_Change detection data_.
━━━━━━━━━━━━━━━━
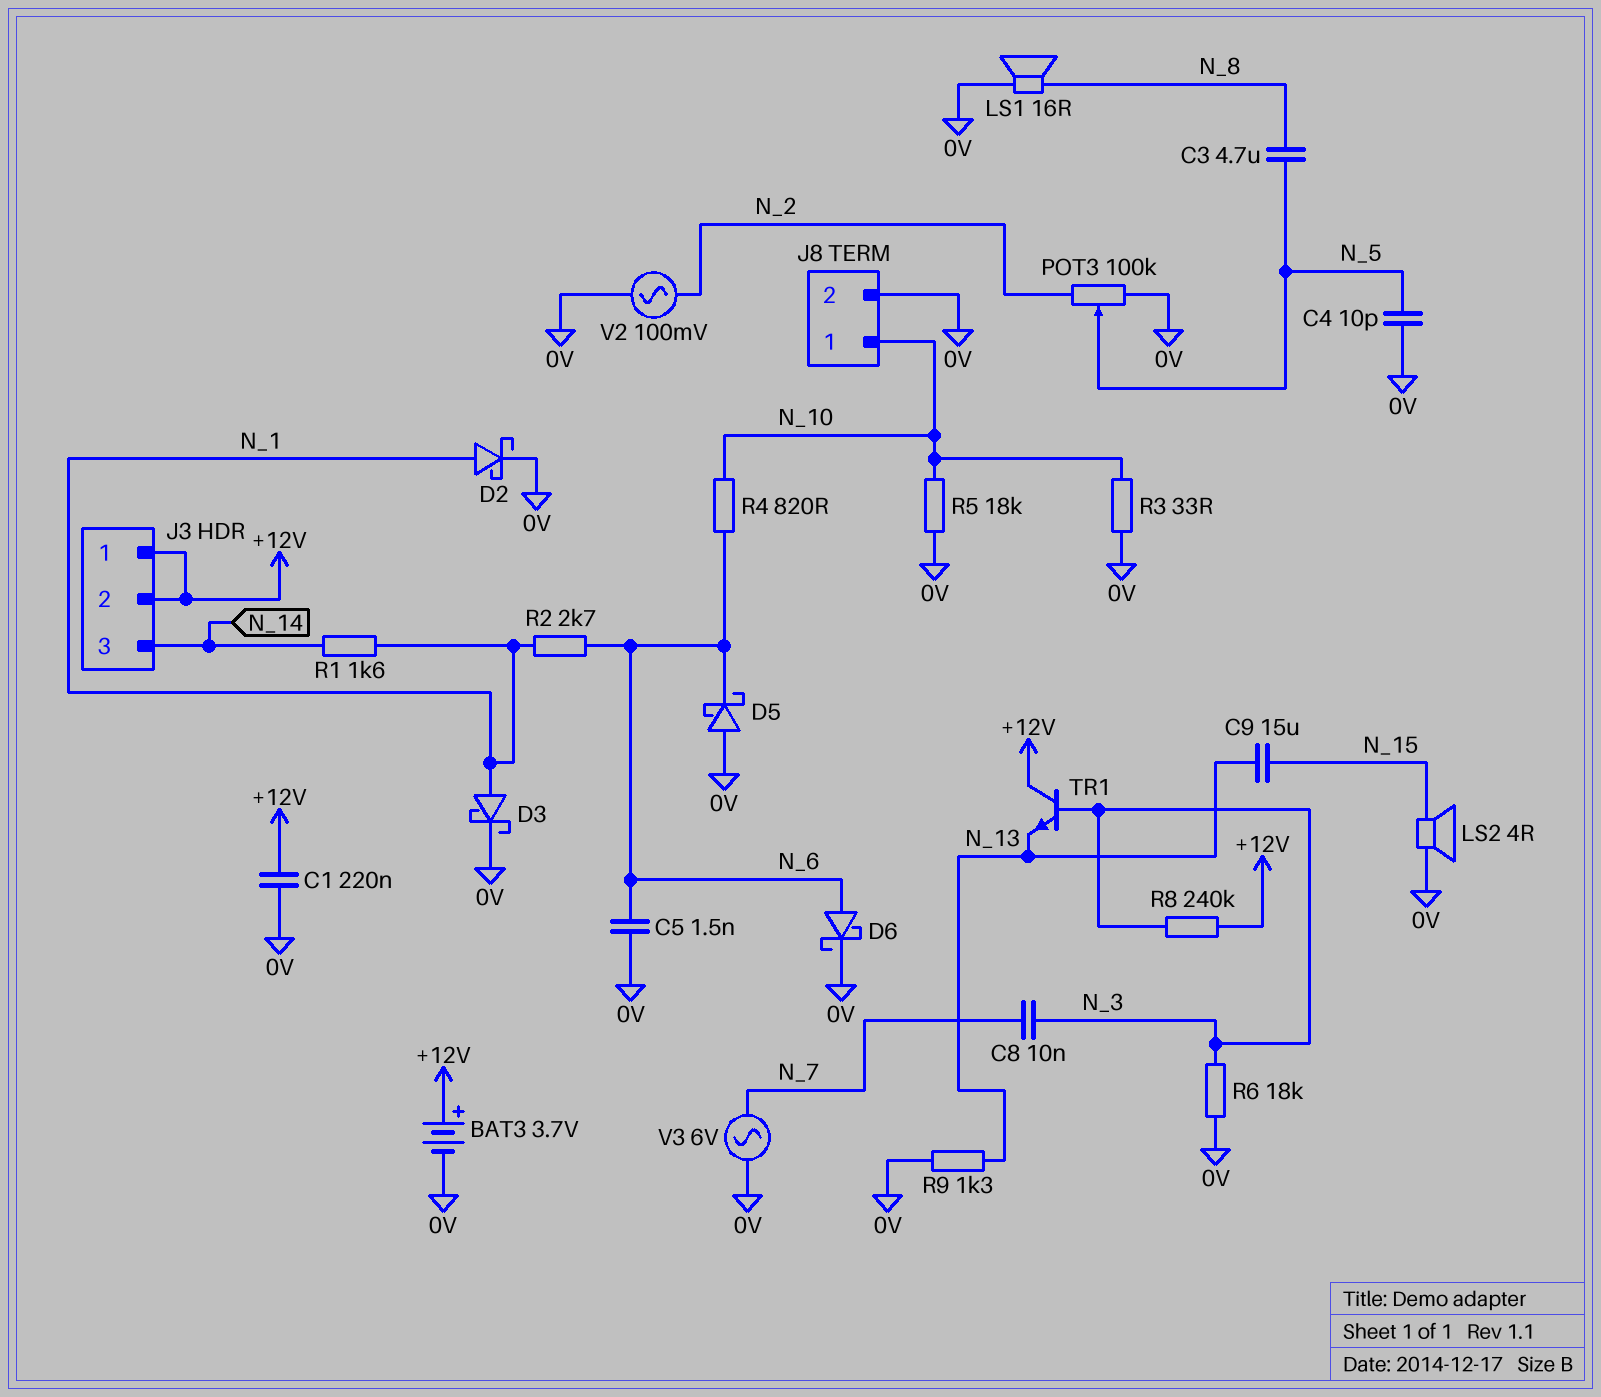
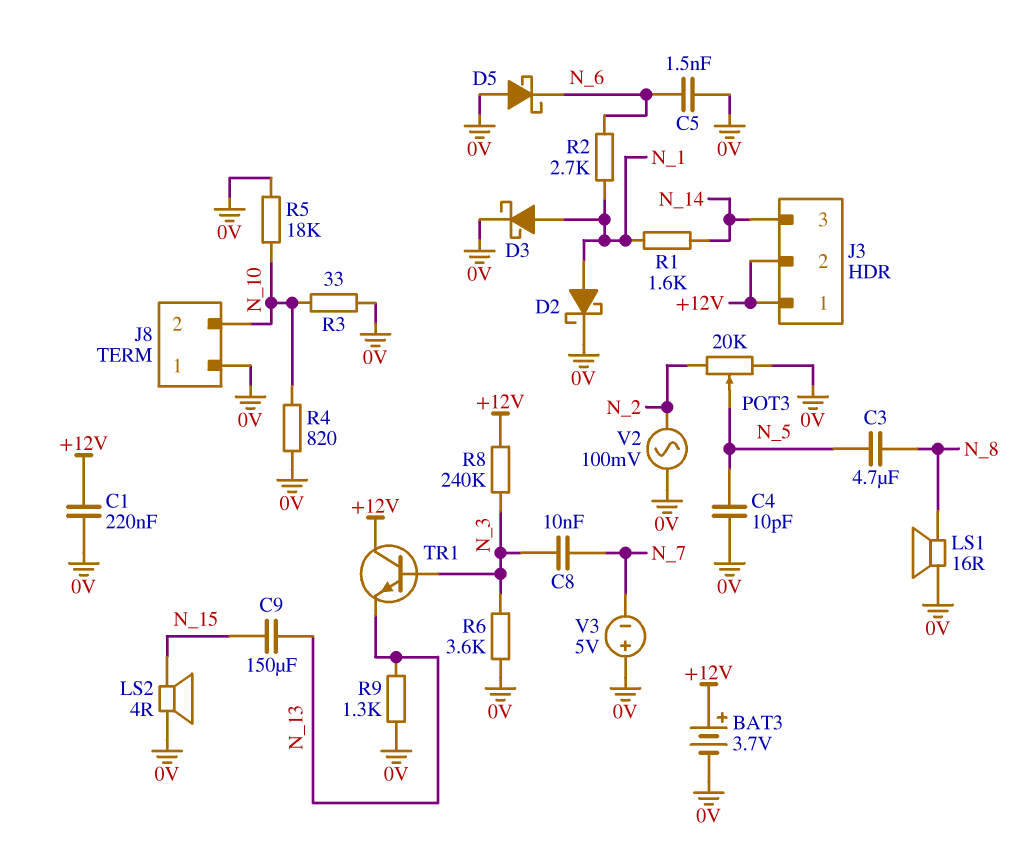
C9: 15uF (N_13, N_15) -> 150uF (N_13, N_15)
D6: schottky (A N_6, K 0V) -> none
J8 pin 1: N_10 -> 0V
J8 pin 2: 0V -> N_10
POT3: 100k (0V, N_2, wiper N_5) -> 20k (0V, N_2, wiper N_5)
R4: 820 (N_6, N_10) -> 820 (0V, N_10)
R6: 18k (0V, N_3) -> 3.6k (0V, N_3)
V3: AC 6V (0V, N_7) -> 5V (plus 0V, minus N_7)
━━━━━━━━━━━━━━━━
_Action item_. A verbatim copy of every entry is wanted; the pictures stay out of it.

_Finished exercise_.
C9: 15uF (N_13, N_15) -> 150uF (N_13, N_15)
D6: schottky (A N_6, K 0V) -> none
J8 pin 1: N_10 -> 0V
J8 pin 2: 0V -> N_10
POT3: 100k (0V, N_2, wiper N_5) -> 20k (0V, N_2, wiper N_5)
R4: 820 (N_6, N_10) -> 820 (0V, N_10)
R6: 18k (0V, N_3) -> 3.6k (0V, N_3)
V3: AC 6V (0V, N_7) -> 5V (plus 0V, minus N_7)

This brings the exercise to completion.